Task objective
Exact copies of all the entries are required, and no pictures should appear in them.

· · · · · · ·

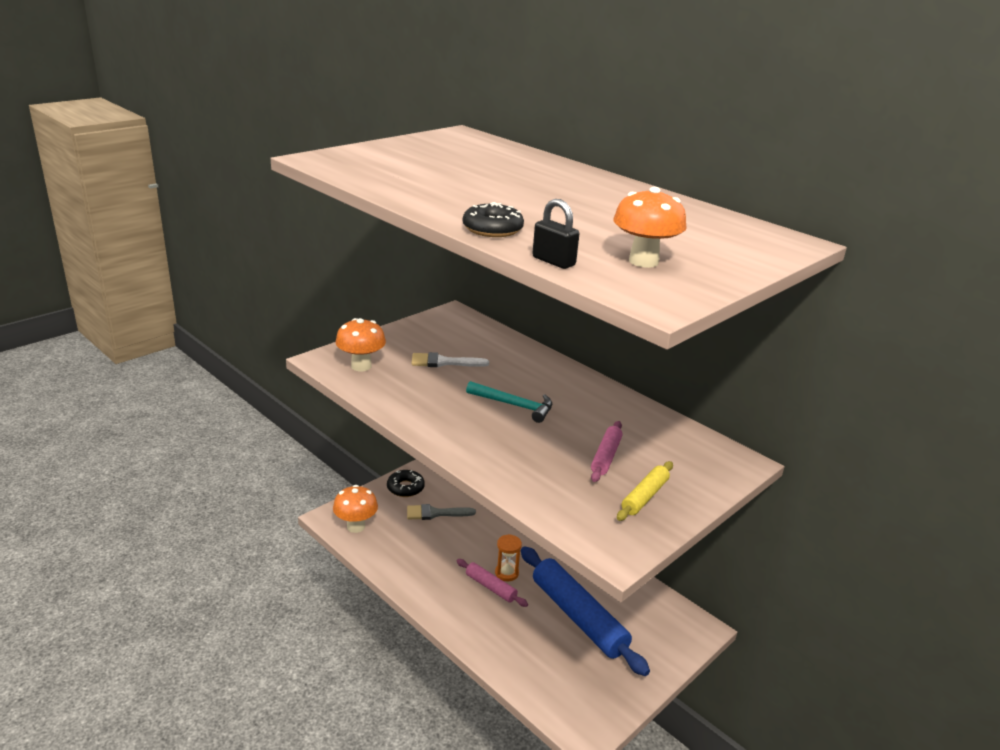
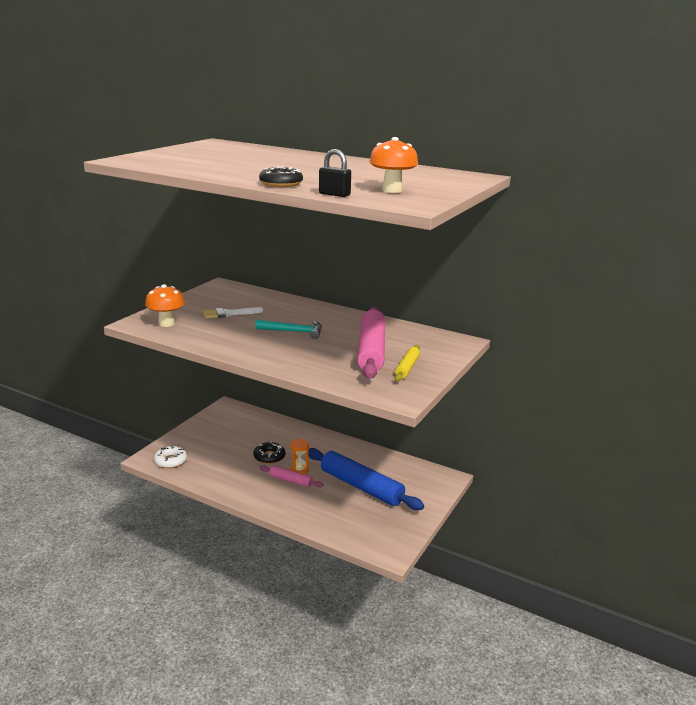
camera: 15 degrees left, 5 degrees down
(356, 526) = (170, 461): orange mushroom -> white donut
(405, 488) = (200, 430): black donut -> black donut (269, 457)
(435, 513) = (230, 442): grey brush -> none
(606, 456) = (371, 350): pink rolling pin -> pink rolling pin, size x2.04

· · · · · · ·

The answer
camera: 15 degrees left, 5 degrees down
(356, 526) = (170, 461): orange mushroom -> white donut
(405, 488) = (200, 430): black donut -> black donut (269, 457)
(435, 513) = (230, 442): grey brush -> none
(606, 456) = (371, 350): pink rolling pin -> pink rolling pin, size x2.04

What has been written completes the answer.